Task directions:
Begin with the line holding "none -> tan brick B6:D6 level 2", then print every line after it through the end of the data, exactly and with nothing added.

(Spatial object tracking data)
[Start of section]
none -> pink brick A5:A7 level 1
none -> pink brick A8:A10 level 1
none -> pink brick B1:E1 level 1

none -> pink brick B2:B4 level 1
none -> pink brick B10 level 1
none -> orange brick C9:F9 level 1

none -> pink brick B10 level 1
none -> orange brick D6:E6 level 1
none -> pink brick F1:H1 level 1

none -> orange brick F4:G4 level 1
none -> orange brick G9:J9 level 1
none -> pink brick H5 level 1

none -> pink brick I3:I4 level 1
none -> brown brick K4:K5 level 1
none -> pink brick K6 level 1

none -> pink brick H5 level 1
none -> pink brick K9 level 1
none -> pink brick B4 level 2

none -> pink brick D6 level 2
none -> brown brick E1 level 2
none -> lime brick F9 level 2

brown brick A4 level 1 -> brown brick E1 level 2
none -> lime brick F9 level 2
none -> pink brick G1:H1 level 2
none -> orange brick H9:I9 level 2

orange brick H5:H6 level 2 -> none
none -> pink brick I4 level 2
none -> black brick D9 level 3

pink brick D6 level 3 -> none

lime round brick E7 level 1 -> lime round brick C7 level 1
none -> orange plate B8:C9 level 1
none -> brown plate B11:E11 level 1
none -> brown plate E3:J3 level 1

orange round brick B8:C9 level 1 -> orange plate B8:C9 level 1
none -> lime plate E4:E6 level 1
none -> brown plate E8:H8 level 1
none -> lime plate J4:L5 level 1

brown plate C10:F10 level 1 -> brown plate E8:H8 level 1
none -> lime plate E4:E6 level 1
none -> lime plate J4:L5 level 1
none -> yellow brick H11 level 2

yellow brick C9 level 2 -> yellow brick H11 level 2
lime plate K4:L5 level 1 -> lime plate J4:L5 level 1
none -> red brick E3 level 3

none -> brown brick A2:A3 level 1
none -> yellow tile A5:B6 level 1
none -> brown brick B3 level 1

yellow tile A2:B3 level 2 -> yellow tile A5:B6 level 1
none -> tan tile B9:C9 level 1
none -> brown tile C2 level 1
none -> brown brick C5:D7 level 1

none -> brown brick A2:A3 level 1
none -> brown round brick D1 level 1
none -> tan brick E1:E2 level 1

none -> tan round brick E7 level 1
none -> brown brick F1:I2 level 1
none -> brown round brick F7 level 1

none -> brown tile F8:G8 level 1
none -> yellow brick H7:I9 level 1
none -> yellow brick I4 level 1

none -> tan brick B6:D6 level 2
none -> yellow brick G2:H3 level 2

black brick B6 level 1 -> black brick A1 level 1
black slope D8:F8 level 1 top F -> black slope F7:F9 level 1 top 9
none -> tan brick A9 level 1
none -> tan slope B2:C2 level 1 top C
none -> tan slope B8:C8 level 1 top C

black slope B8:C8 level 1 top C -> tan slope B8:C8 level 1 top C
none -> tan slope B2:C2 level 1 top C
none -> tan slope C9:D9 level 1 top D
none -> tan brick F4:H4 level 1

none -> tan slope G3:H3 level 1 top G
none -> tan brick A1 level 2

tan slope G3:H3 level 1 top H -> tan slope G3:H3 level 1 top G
[End of section]
Output of the exercise:
none -> tan brick B6:D6 level 2
none -> yellow brick G2:H3 level 2

black brick B6 level 1 -> black brick A1 level 1
black slope D8:F8 level 1 top F -> black slope F7:F9 level 1 top 9
none -> tan brick A9 level 1
none -> tan slope B2:C2 level 1 top C
none -> tan slope B8:C8 level 1 top C

black slope B8:C8 level 1 top C -> tan slope B8:C8 level 1 top C
none -> tan slope B2:C2 level 1 top C
none -> tan slope C9:D9 level 1 top D
none -> tan brick F4:H4 level 1

none -> tan slope G3:H3 level 1 top G
none -> tan brick A1 level 2

tan slope G3:H3 level 1 top H -> tan slope G3:H3 level 1 top G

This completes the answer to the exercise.